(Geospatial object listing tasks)
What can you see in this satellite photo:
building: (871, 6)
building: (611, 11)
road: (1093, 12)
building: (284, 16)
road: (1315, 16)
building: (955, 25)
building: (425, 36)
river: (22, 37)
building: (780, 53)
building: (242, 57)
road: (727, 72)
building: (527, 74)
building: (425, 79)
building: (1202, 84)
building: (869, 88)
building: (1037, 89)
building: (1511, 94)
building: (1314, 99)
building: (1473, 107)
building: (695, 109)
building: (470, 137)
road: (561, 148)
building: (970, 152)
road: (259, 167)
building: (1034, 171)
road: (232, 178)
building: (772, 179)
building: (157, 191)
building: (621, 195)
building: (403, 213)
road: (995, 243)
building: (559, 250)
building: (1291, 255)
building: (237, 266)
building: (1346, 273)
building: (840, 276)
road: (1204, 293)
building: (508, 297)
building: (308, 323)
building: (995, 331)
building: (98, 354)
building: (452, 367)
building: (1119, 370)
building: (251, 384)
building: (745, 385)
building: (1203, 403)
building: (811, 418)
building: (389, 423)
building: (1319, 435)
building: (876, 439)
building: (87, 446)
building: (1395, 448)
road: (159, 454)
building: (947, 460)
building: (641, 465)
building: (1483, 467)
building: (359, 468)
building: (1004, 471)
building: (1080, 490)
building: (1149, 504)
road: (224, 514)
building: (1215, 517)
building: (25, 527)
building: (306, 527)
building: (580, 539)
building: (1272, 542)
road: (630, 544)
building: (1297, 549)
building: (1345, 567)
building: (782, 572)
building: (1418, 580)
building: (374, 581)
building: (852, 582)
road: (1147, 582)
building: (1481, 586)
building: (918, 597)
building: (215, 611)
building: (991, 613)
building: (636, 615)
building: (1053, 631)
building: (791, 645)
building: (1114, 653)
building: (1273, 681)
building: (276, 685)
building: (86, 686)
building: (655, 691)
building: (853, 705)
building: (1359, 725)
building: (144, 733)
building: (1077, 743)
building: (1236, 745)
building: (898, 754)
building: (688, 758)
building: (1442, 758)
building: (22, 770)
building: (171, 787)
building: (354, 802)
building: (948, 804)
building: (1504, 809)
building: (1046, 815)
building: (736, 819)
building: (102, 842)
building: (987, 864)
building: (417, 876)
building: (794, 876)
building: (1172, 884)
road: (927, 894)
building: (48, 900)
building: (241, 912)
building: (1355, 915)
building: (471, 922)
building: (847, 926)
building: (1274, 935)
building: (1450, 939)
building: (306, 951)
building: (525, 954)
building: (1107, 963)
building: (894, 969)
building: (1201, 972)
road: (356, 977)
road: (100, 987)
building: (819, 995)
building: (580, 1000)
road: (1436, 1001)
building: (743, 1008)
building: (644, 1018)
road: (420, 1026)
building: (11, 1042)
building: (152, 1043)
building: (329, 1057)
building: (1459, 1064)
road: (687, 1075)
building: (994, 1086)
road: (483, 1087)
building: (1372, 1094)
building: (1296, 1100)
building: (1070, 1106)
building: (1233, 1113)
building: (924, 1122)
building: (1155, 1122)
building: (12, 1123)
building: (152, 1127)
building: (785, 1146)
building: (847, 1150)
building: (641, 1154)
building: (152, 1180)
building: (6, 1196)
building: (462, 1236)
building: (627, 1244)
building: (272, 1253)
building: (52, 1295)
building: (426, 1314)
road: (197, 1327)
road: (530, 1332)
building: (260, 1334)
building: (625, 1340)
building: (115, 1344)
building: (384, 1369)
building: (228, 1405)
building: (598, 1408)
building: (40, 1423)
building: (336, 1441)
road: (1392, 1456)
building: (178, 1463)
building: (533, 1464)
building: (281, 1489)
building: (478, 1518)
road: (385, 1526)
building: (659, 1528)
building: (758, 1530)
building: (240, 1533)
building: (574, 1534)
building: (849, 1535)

Exercise description:
Each record must be reproduced exactly. Keep every one.

Exercise response:
What can you see in this satellite photo:
building: (871, 6)
building: (611, 11)
road: (1093, 12)
building: (284, 16)
road: (1315, 16)
building: (955, 25)
building: (425, 36)
river: (22, 37)
building: (780, 53)
building: (242, 57)
road: (727, 72)
building: (527, 74)
building: (425, 79)
building: (1202, 84)
building: (869, 88)
building: (1037, 89)
building: (1511, 94)
building: (1314, 99)
building: (1473, 107)
building: (695, 109)
building: (470, 137)
road: (561, 148)
building: (970, 152)
road: (259, 167)
building: (1034, 171)
road: (232, 178)
building: (772, 179)
building: (157, 191)
building: (621, 195)
building: (403, 213)
road: (995, 243)
building: (559, 250)
building: (1291, 255)
building: (237, 266)
building: (1346, 273)
building: (840, 276)
road: (1204, 293)
building: (508, 297)
building: (308, 323)
building: (995, 331)
building: (98, 354)
building: (452, 367)
building: (1119, 370)
building: (251, 384)
building: (745, 385)
building: (1203, 403)
building: (811, 418)
building: (389, 423)
building: (1319, 435)
building: (876, 439)
building: (87, 446)
building: (1395, 448)
road: (159, 454)
building: (947, 460)
building: (641, 465)
building: (1483, 467)
building: (359, 468)
building: (1004, 471)
building: (1080, 490)
building: (1149, 504)
road: (224, 514)
building: (1215, 517)
building: (25, 527)
building: (306, 527)
building: (580, 539)
building: (1272, 542)
road: (630, 544)
building: (1297, 549)
building: (1345, 567)
building: (782, 572)
building: (1418, 580)
building: (374, 581)
building: (852, 582)
road: (1147, 582)
building: (1481, 586)
building: (918, 597)
building: (215, 611)
building: (991, 613)
building: (636, 615)
building: (1053, 631)
building: (791, 645)
building: (1114, 653)
building: (1273, 681)
building: (276, 685)
building: (86, 686)
building: (655, 691)
building: (853, 705)
building: (1359, 725)
building: (144, 733)
building: (1077, 743)
building: (1236, 745)
building: (898, 754)
building: (688, 758)
building: (1442, 758)
building: (22, 770)
building: (171, 787)
building: (354, 802)
building: (948, 804)
building: (1504, 809)
building: (1046, 815)
building: (736, 819)
building: (102, 842)
building: (987, 864)
building: (417, 876)
building: (794, 876)
building: (1172, 884)
road: (927, 894)
building: (48, 900)
building: (241, 912)
building: (1355, 915)
building: (471, 922)
building: (847, 926)
building: (1274, 935)
building: (1450, 939)
building: (306, 951)
building: (525, 954)
building: (1107, 963)
building: (894, 969)
building: (1201, 972)
road: (356, 977)
road: (100, 987)
building: (819, 995)
building: (580, 1000)
road: (1436, 1001)
building: (743, 1008)
building: (644, 1018)
road: (420, 1026)
building: (11, 1042)
building: (152, 1043)
building: (329, 1057)
building: (1459, 1064)
road: (687, 1075)
building: (994, 1086)
road: (483, 1087)
building: (1372, 1094)
building: (1296, 1100)
building: (1070, 1106)
building: (1233, 1113)
building: (924, 1122)
building: (1155, 1122)
building: (12, 1123)
building: (152, 1127)
building: (785, 1146)
building: (847, 1150)
building: (641, 1154)
building: (152, 1180)
building: (6, 1196)
building: (462, 1236)
building: (627, 1244)
building: (272, 1253)
building: (52, 1295)
building: (426, 1314)
road: (197, 1327)
road: (530, 1332)
building: (260, 1334)
building: (625, 1340)
building: (115, 1344)
building: (384, 1369)
building: (228, 1405)
building: (598, 1408)
building: (40, 1423)
building: (336, 1441)
road: (1392, 1456)
building: (178, 1463)
building: (533, 1464)
building: (281, 1489)
building: (478, 1518)
road: (385, 1526)
building: (659, 1528)
building: (758, 1530)
building: (240, 1533)
building: (574, 1534)
building: (849, 1535)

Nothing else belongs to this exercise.